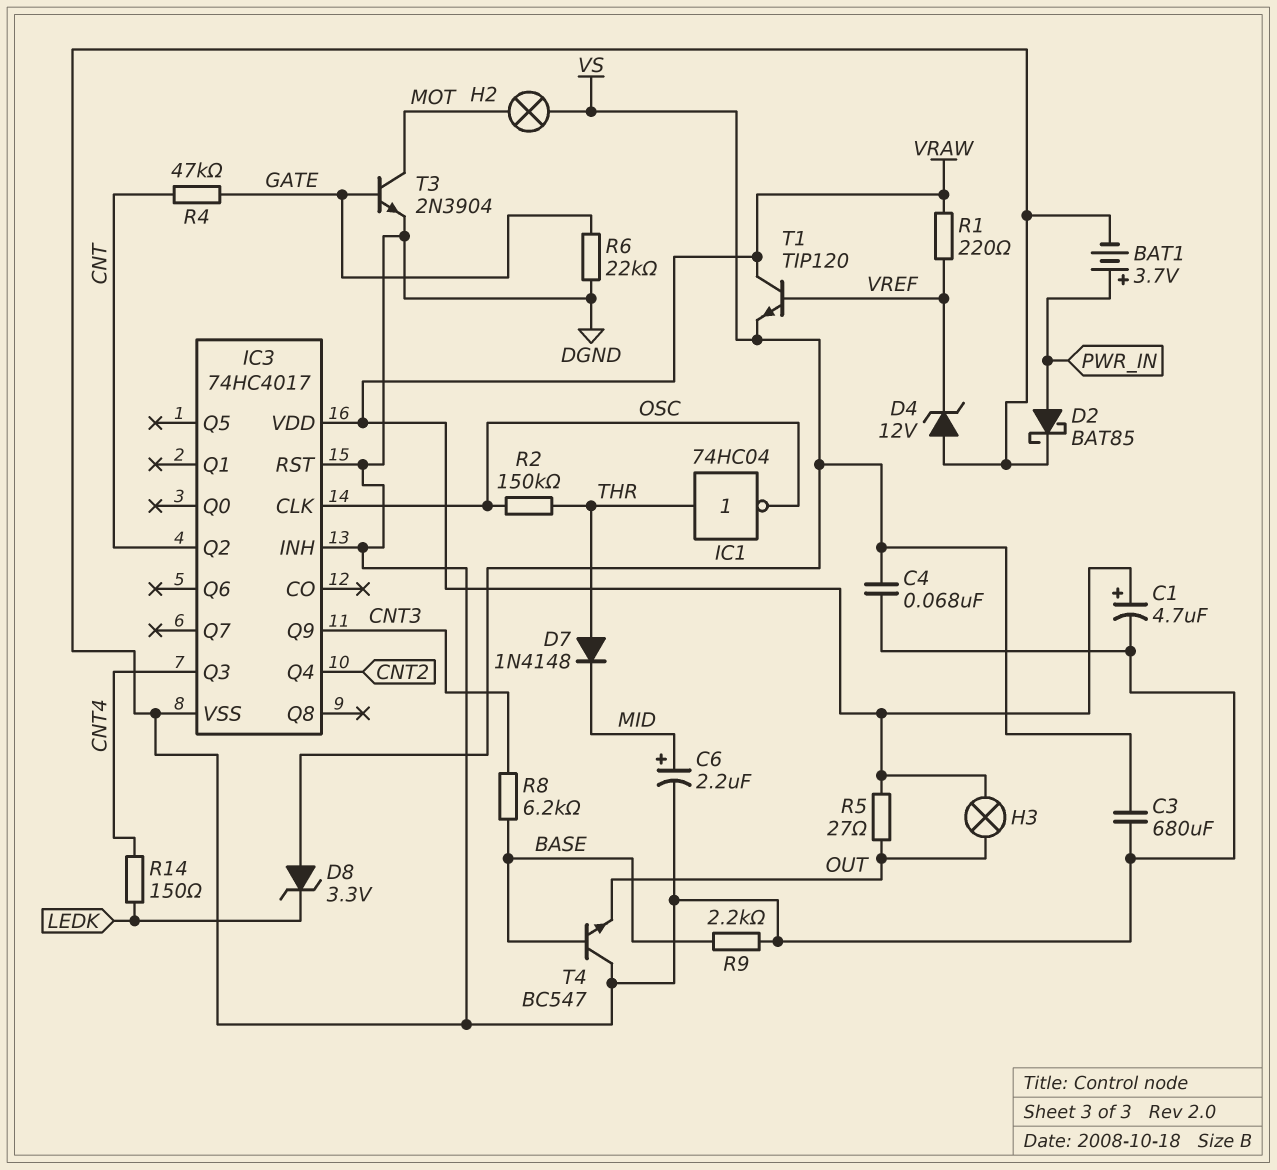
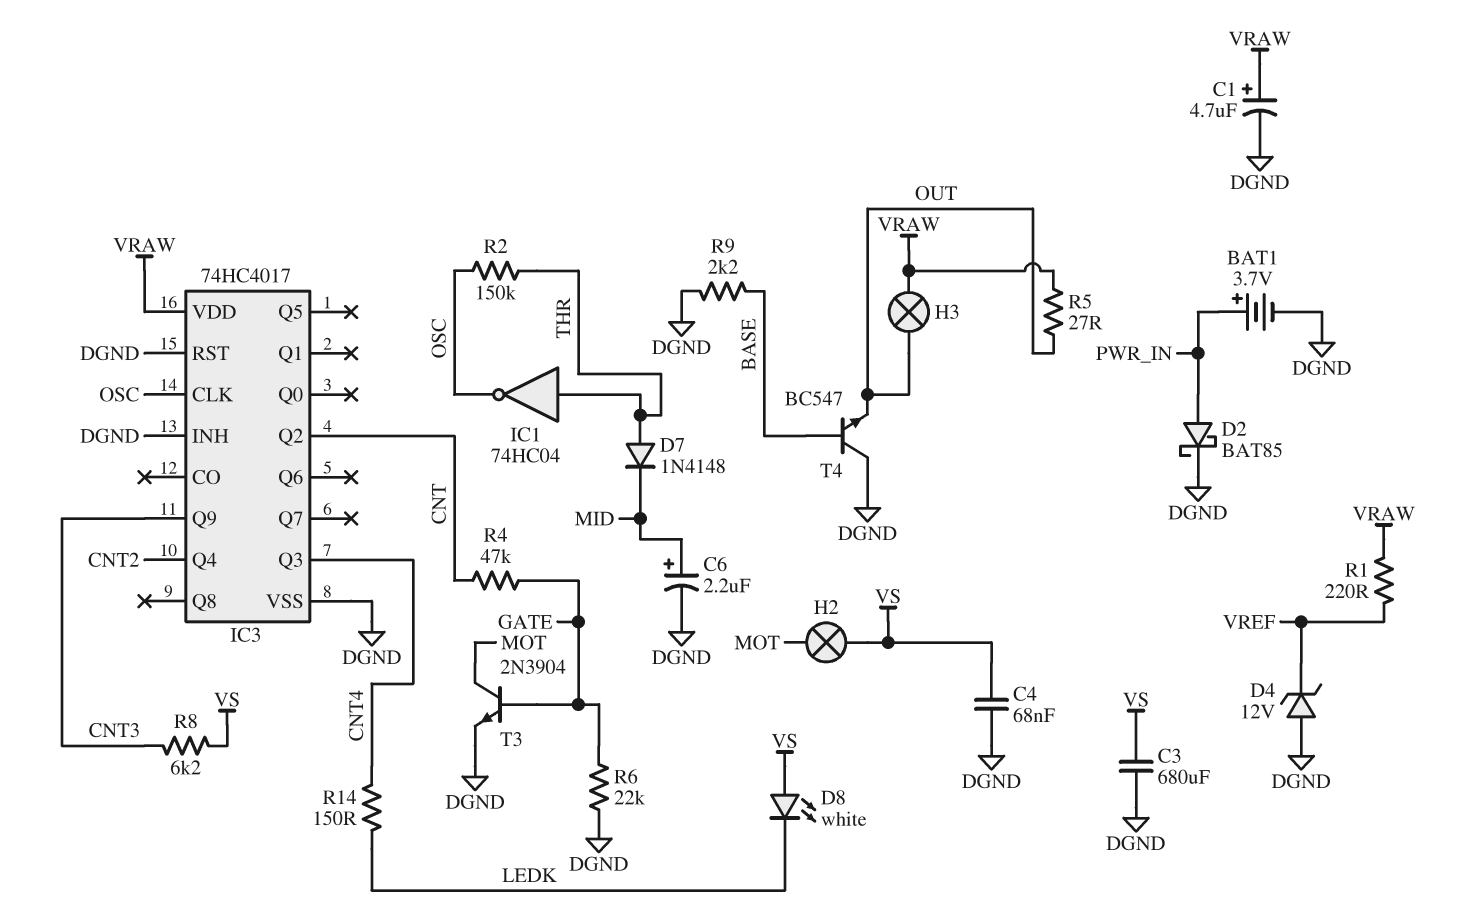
D8: zener 3.3V (A VS, K LEDK) -> LED white (A VS, K LEDK)
R8: 6.2k (BASE, CNT3) -> 6.2k (CNT3, VS)
T1: NPN TIP120 (B VREF, C VRAW, E VS) -> none

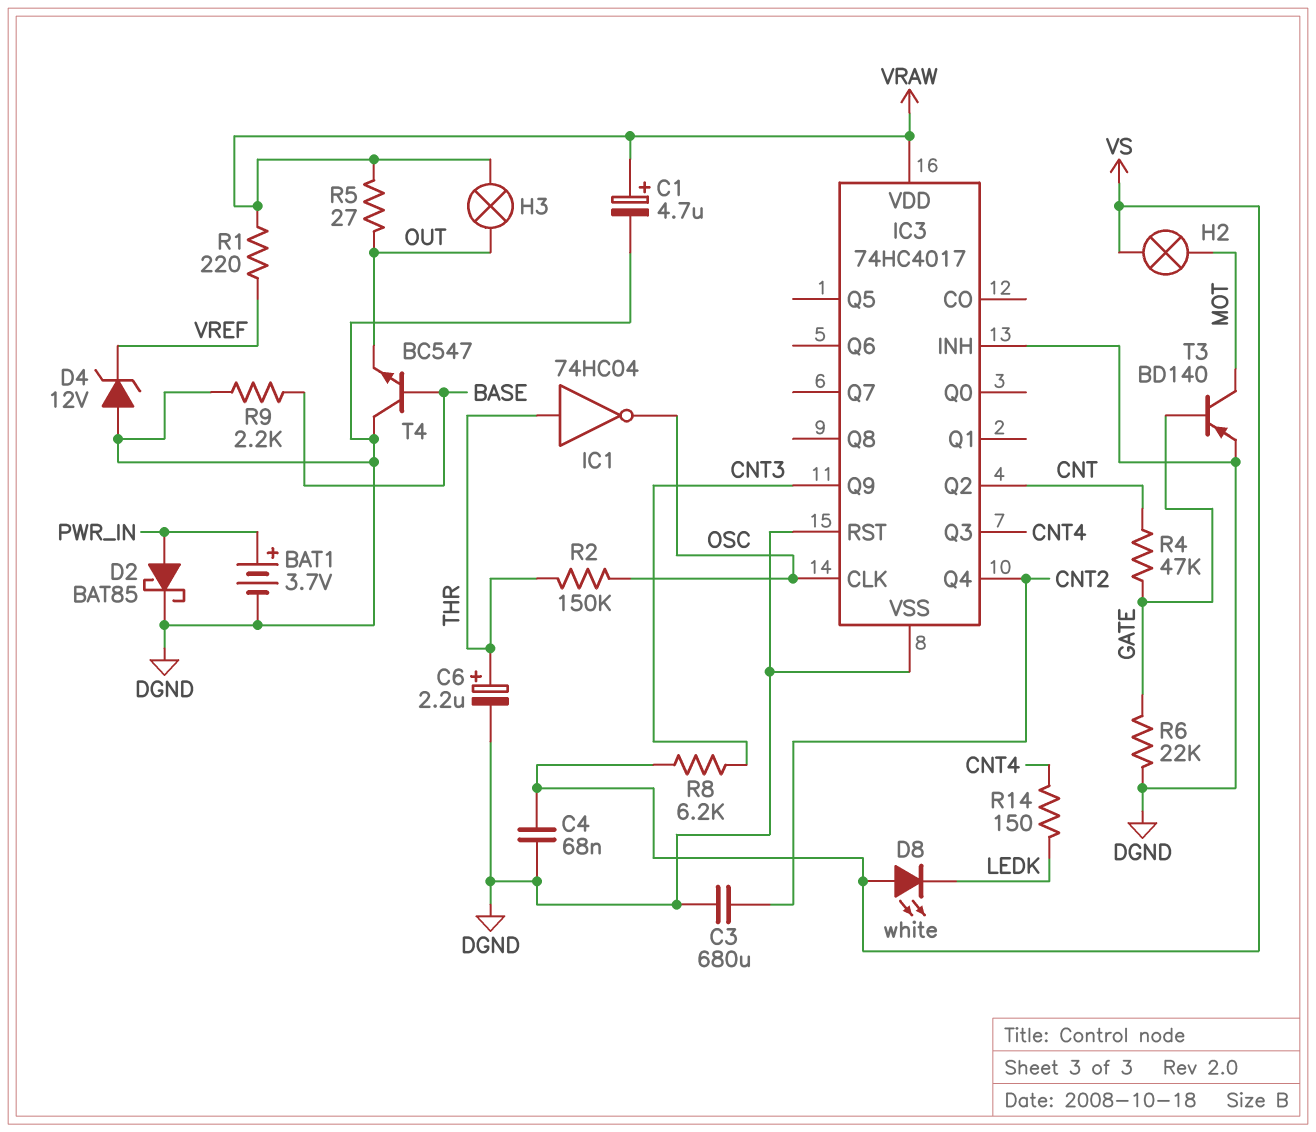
C3: 680uF (DGND, VS) -> 680uF (CNT2, DGND)
C6: 2.2uF (plus MID, minus DGND) -> 2.2uF (plus THR, minus DGND)
D7: diode 1N4148 (A THR, K MID) -> none
T3: NPN 2N3904 (B GATE, C MOT, E DGND) -> PNP BD140 (B GATE, C MOT, E DGND)

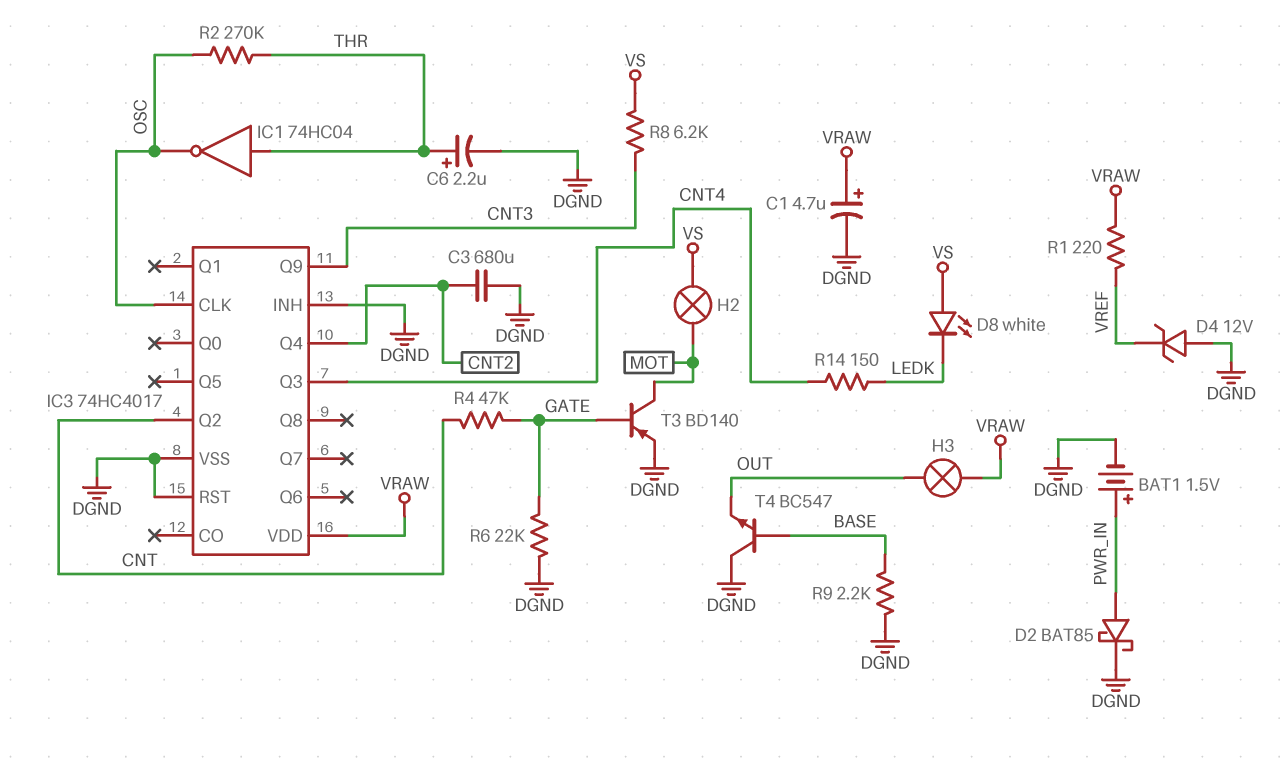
BAT1: 3.7V (plus PWR_IN, minus DGND) -> 1.5V (plus PWR_IN, minus DGND)
C4: 68nF (DGND, VS) -> none
R2: 150k (OSC, THR) -> 270k (OSC, THR)
R5: 27 (OUT, VRAW) -> none

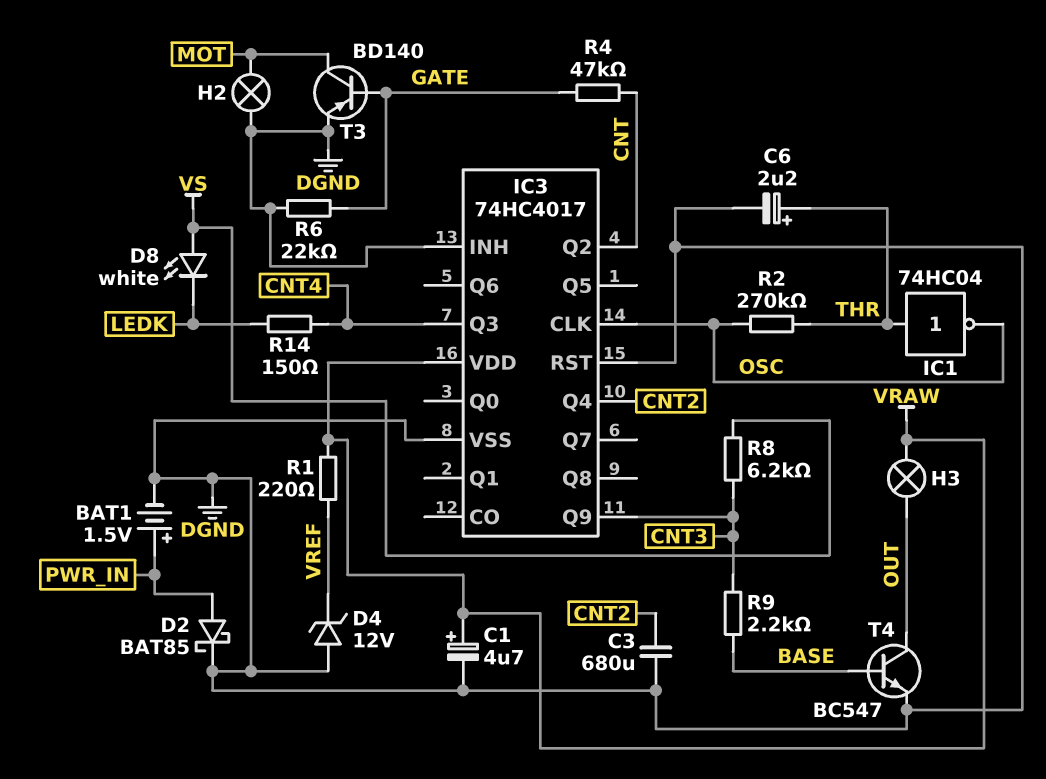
H2: lamp (MOT, VS) -> lamp (DGND, MOT)
R9: 2.2k (BASE, DGND) -> 2.2k (BASE, CNT3)
T4: NPN BC547 (B BASE, C DGND, E OUT) -> NPN BC547 (B BASE, C OUT, E DGND)

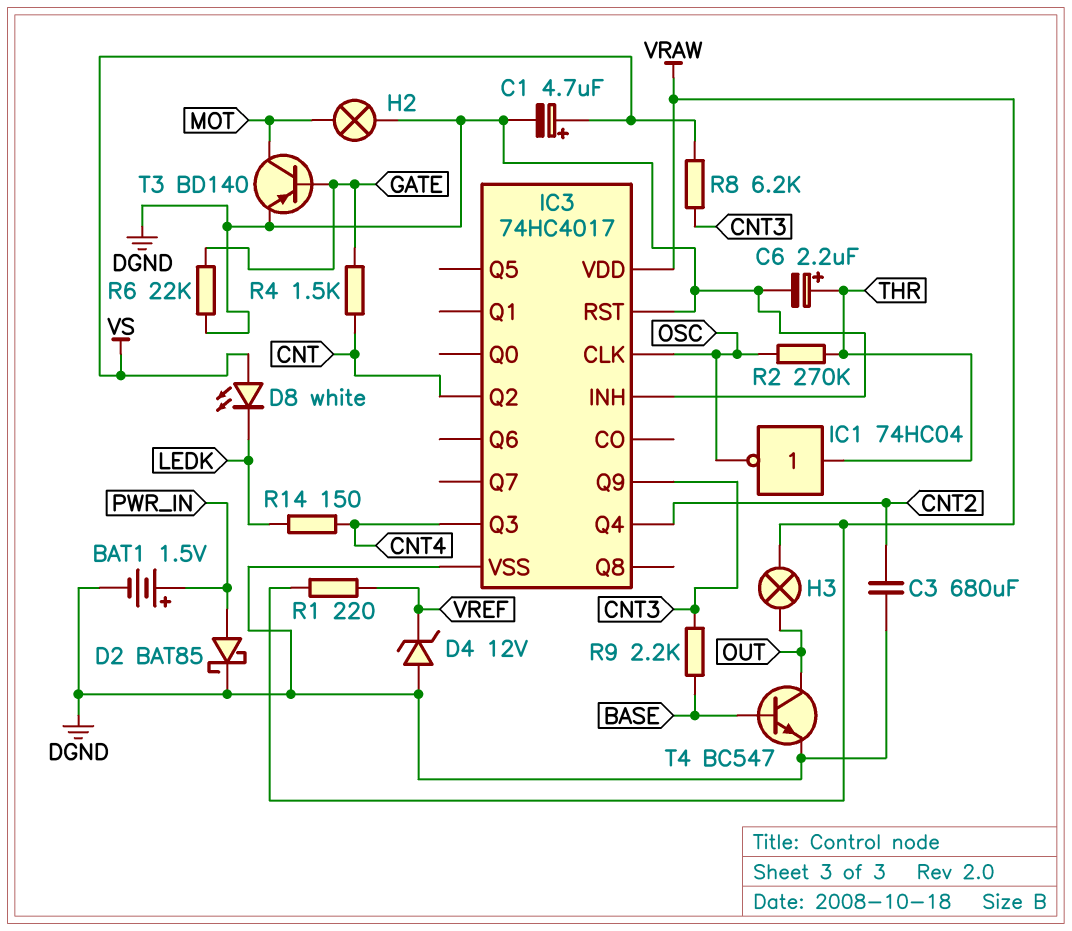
C1: 4.7uF (plus VRAW, minus DGND) -> 4.7uF (plus VS, minus DGND)
R4: 47k (CNT, GATE) -> 1.5k (CNT, GATE)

________________________

Exercise objective:
Copy each line from the entries above that has the word "minus" in it.

Task answer:
C6: 2.2uF (plus MID, minus DGND) -> 2.2uF (plus THR, minus DGND)
BAT1: 3.7V (plus PWR_IN, minus DGND) -> 1.5V (plus PWR_IN, minus DGND)
C1: 4.7uF (plus VRAW, minus DGND) -> 4.7uF (plus VS, minus DGND)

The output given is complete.